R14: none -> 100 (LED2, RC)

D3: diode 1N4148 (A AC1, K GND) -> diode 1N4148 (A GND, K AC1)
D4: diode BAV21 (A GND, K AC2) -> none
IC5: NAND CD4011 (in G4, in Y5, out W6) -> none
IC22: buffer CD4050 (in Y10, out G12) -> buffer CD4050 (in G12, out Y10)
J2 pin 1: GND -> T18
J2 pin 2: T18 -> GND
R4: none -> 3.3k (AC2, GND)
**********
Throughout the material above, find lines holding the word "diode", then copy them.

D3: diode 1N4148 (A AC1, K GND) -> diode 1N4148 (A GND, K AC1)
D4: diode BAV21 (A GND, K AC2) -> none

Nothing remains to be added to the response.